---------- Records for this task ----------

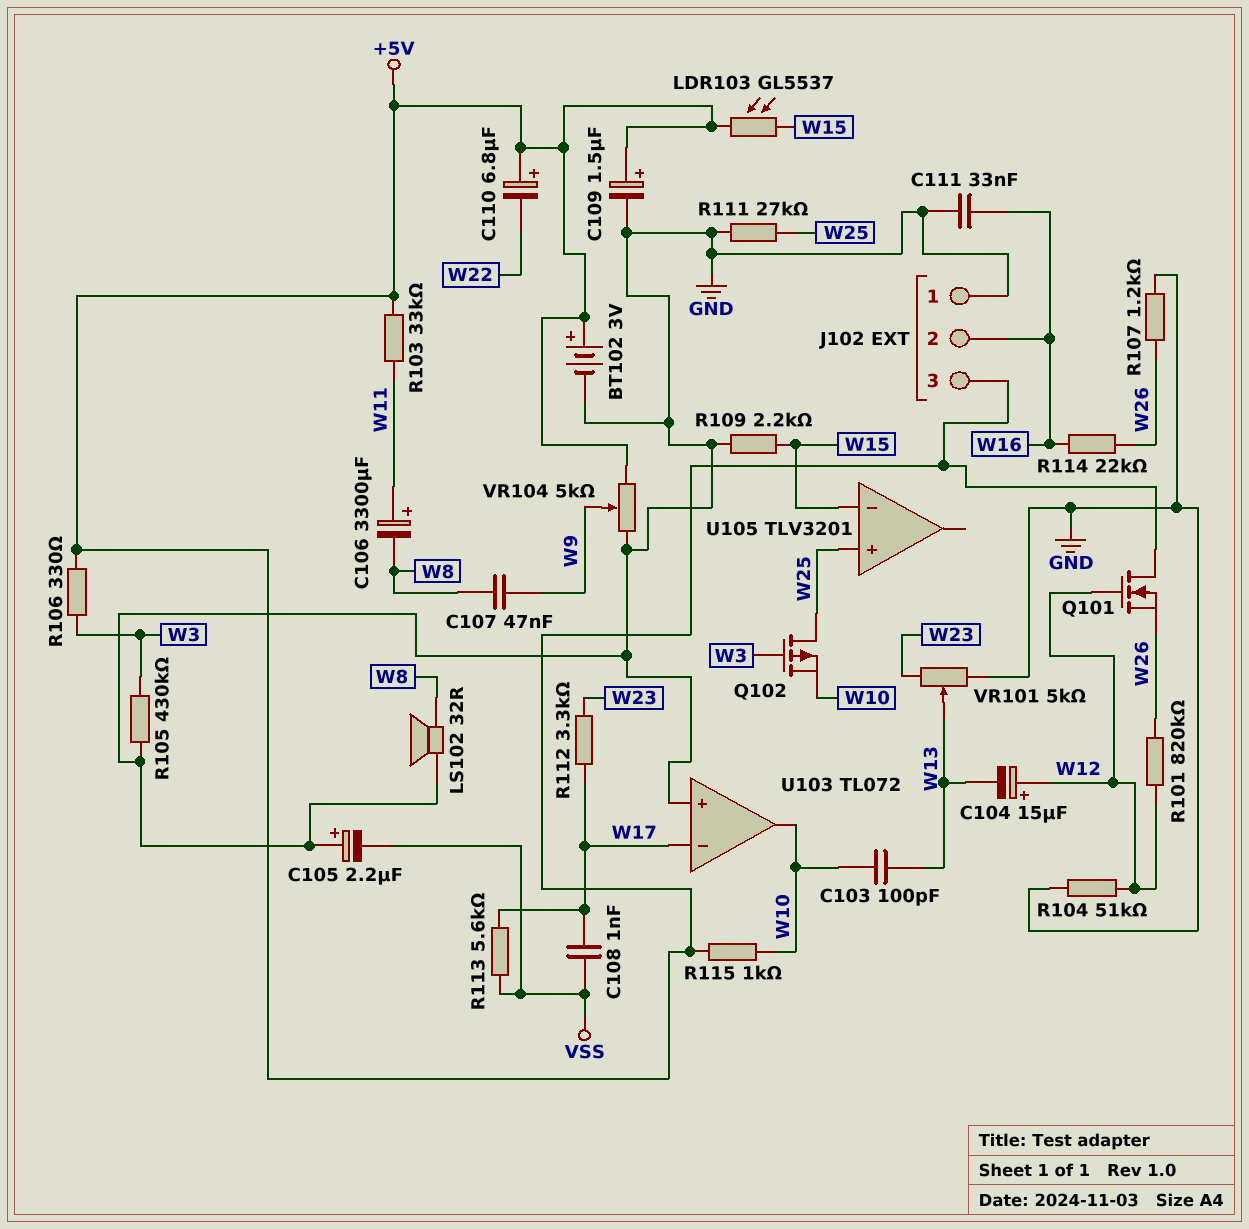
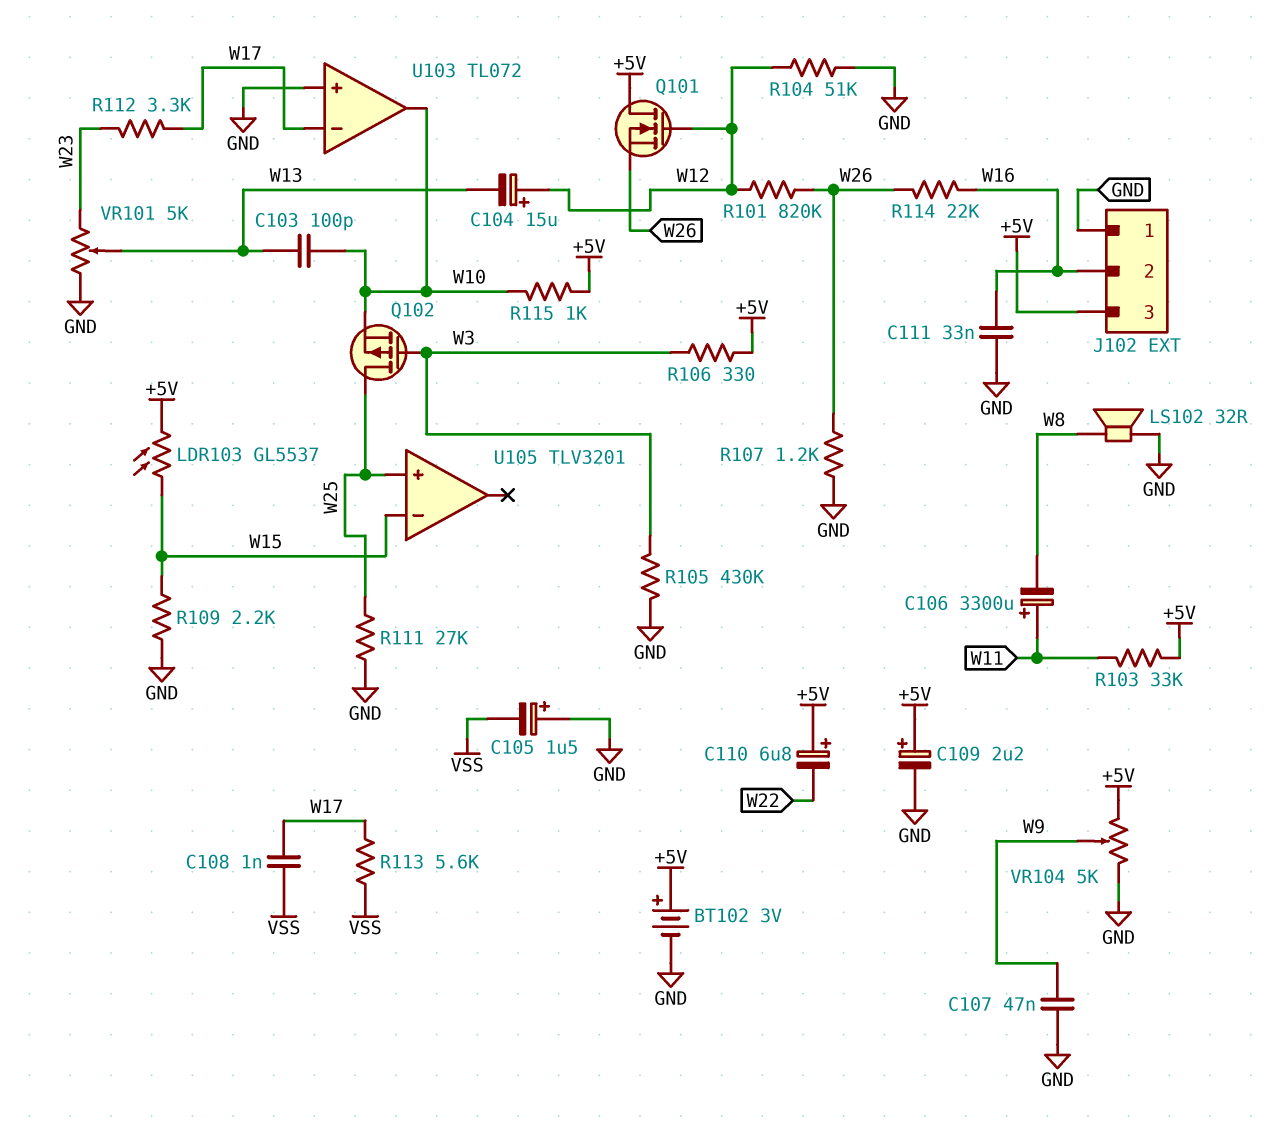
C105: 2.2uF (plus GND, minus VSS) -> 1.5uF (plus GND, minus VSS)
C107: 47nF (W8, W9) -> 47nF (GND, W9)
C109: 1.5uF (plus +5V, minus GND) -> 2.2uF (plus +5V, minus GND)

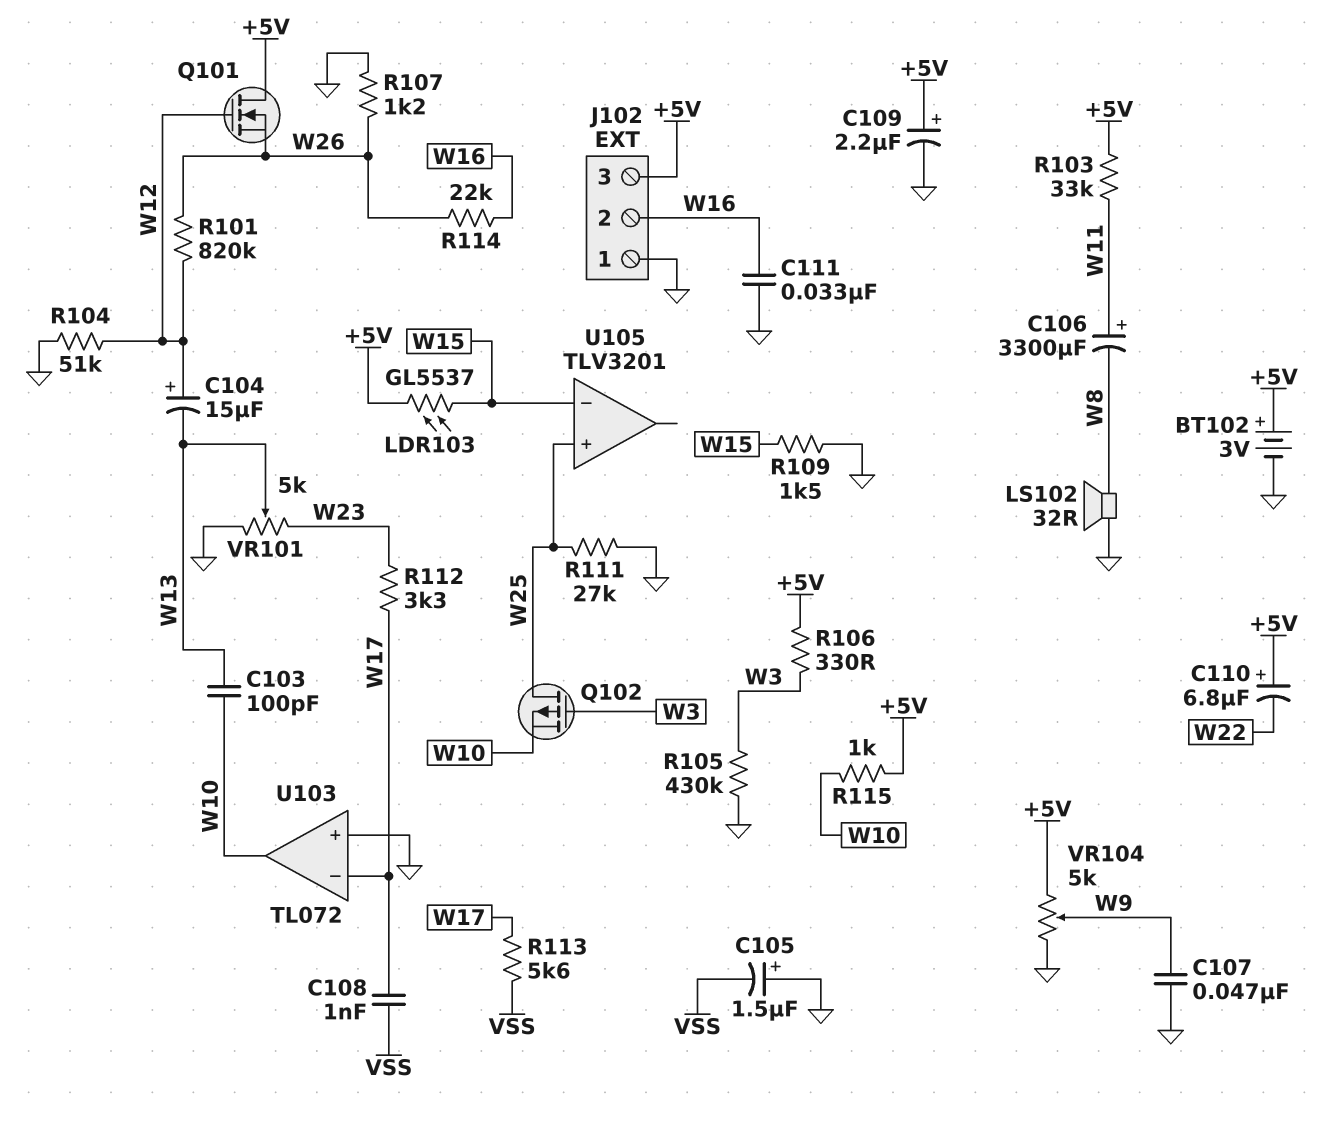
R109: 2.2k (GND, W15) -> 1.5k (GND, W15)

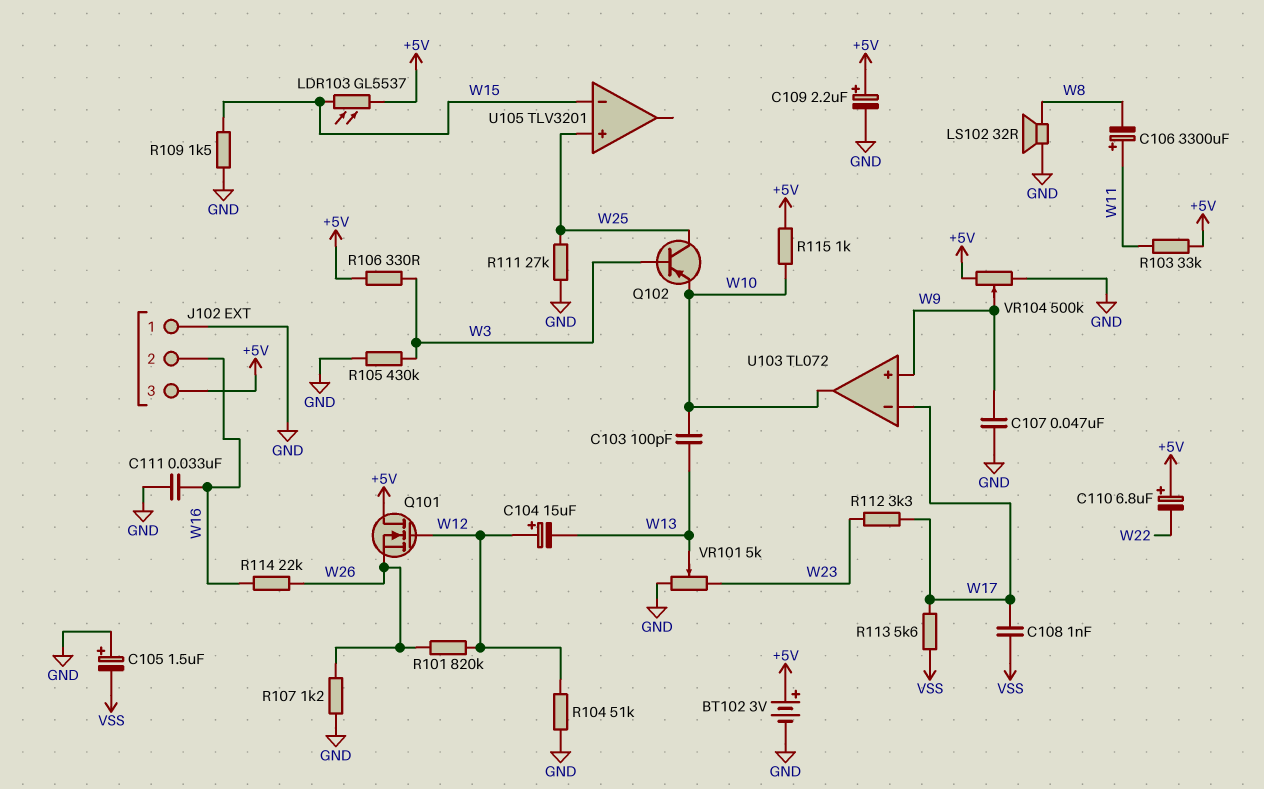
Q102: PMOS (G W3, D W25, S W10) -> PNP (B W3, C W25, E W10)
U103 pin in+: GND -> W9
VR104: 5k (+5V, GND, wiper W9) -> 500k (+5V, GND, wiper W9)

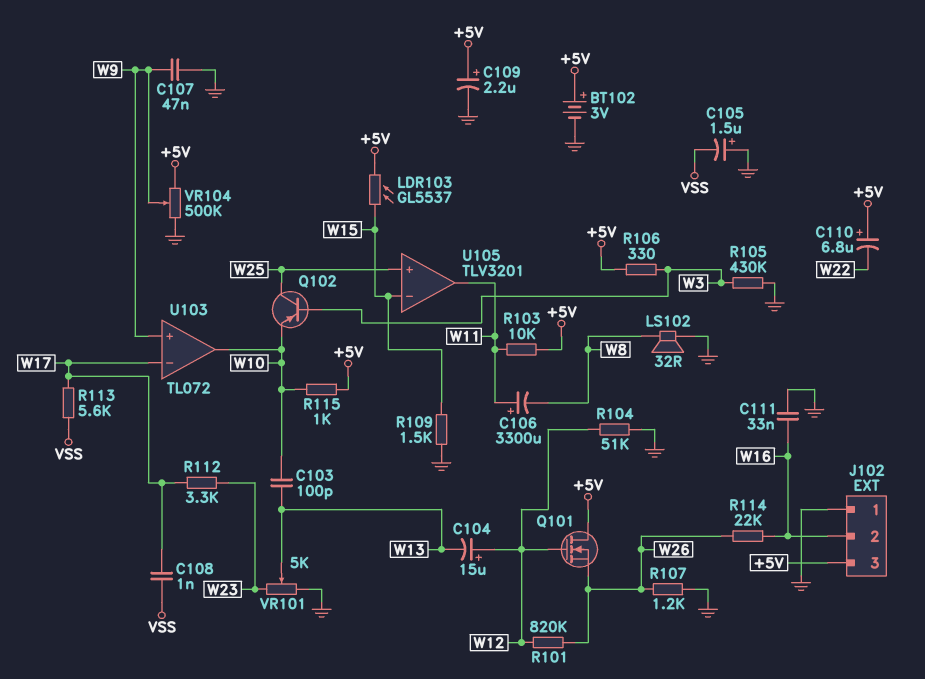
R103: 33k (+5V, W11) -> 10k (+5V, W11)
R111: 27k (GND, W25) -> none
U105 pin out: none -> W11

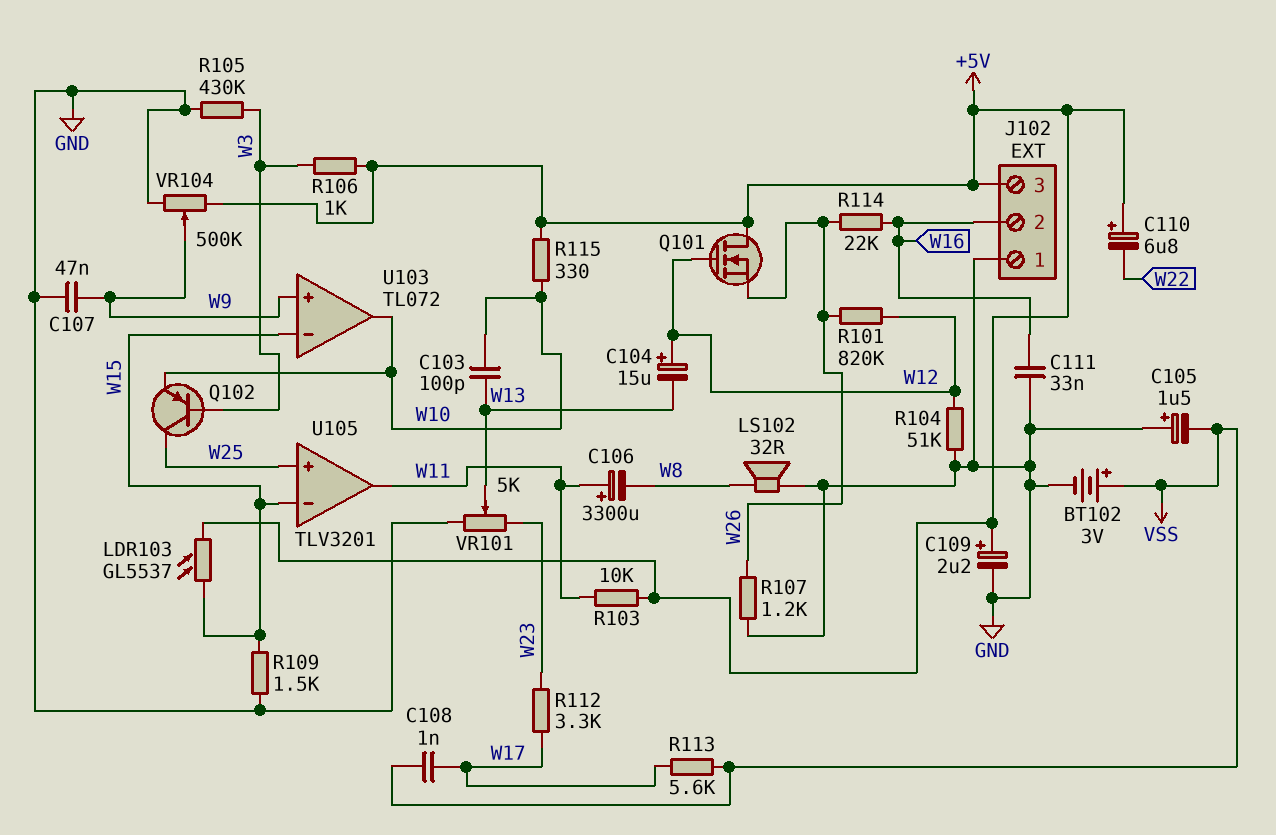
BT102: 3V (plus +5V, minus GND) -> 3V (plus VSS, minus GND)
R106: 330 (+5V, W3) -> 1k (+5V, W3)
R115: 1k (+5V, W10) -> 330 (+5V, W10)
U103 pin in-: W17 -> W15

----------

▶ _Task_:
Exactly retype each record above, dropping images.

▶ _Response to this exercise_:
C105: 2.2uF (plus GND, minus VSS) -> 1.5uF (plus GND, minus VSS)
C107: 47nF (W8, W9) -> 47nF (GND, W9)
C109: 1.5uF (plus +5V, minus GND) -> 2.2uF (plus +5V, minus GND)

R109: 2.2k (GND, W15) -> 1.5k (GND, W15)

Q102: PMOS (G W3, D W25, S W10) -> PNP (B W3, C W25, E W10)
U103 pin in+: GND -> W9
VR104: 5k (+5V, GND, wiper W9) -> 500k (+5V, GND, wiper W9)

R103: 33k (+5V, W11) -> 10k (+5V, W11)
R111: 27k (GND, W25) -> none
U105 pin out: none -> W11

BT102: 3V (plus +5V, minus GND) -> 3V (plus VSS, minus GND)
R106: 330 (+5V, W3) -> 1k (+5V, W3)
R115: 1k (+5V, W10) -> 330 (+5V, W10)
U103 pin in-: W17 -> W15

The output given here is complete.